» Given entries
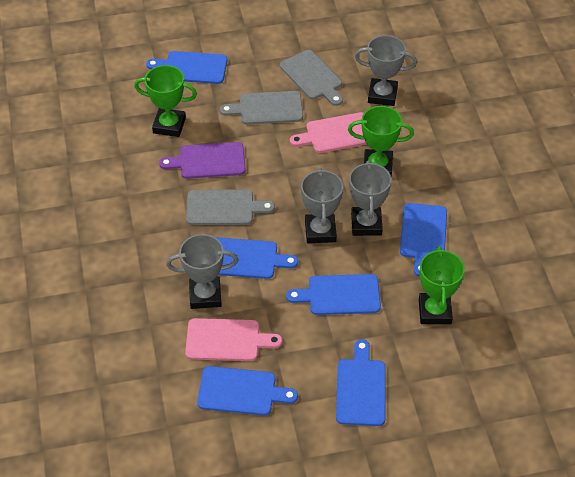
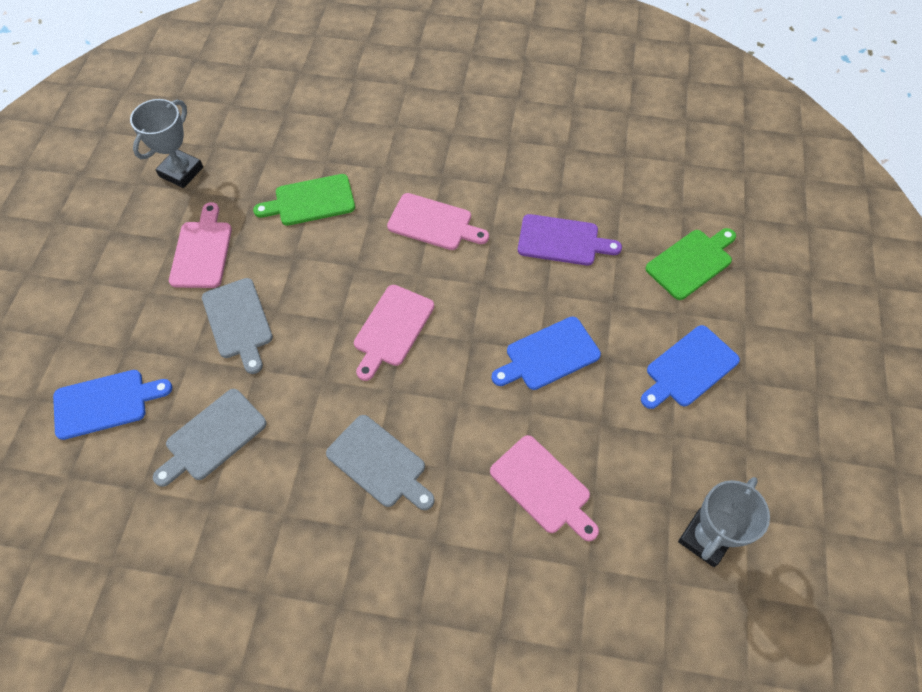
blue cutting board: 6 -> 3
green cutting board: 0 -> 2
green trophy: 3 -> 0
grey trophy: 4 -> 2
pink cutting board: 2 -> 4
==
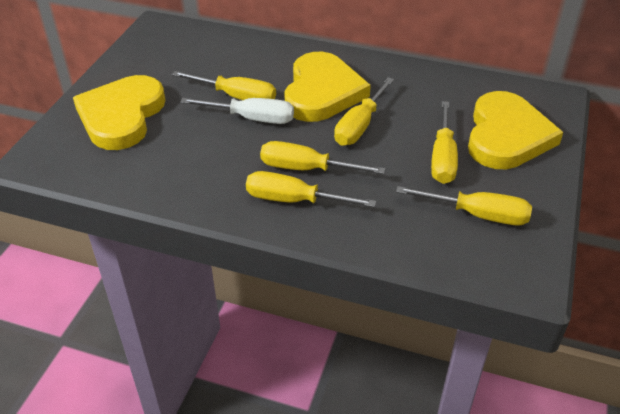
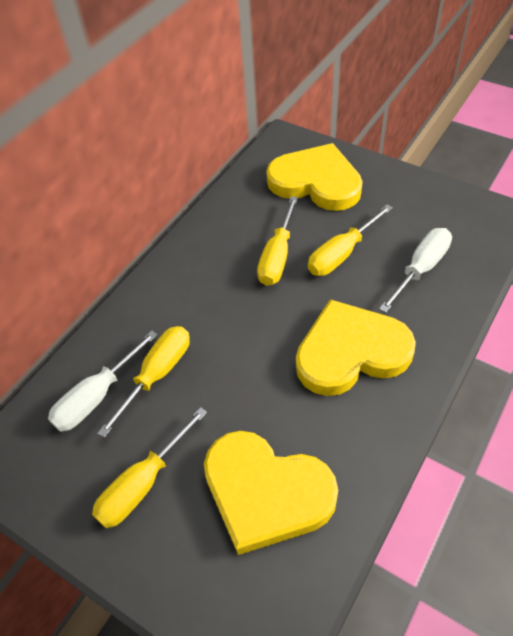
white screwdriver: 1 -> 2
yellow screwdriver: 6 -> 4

» Directions
Nothing but a number should be written: how many lines of the preceding listing contain "green".

» Response area
2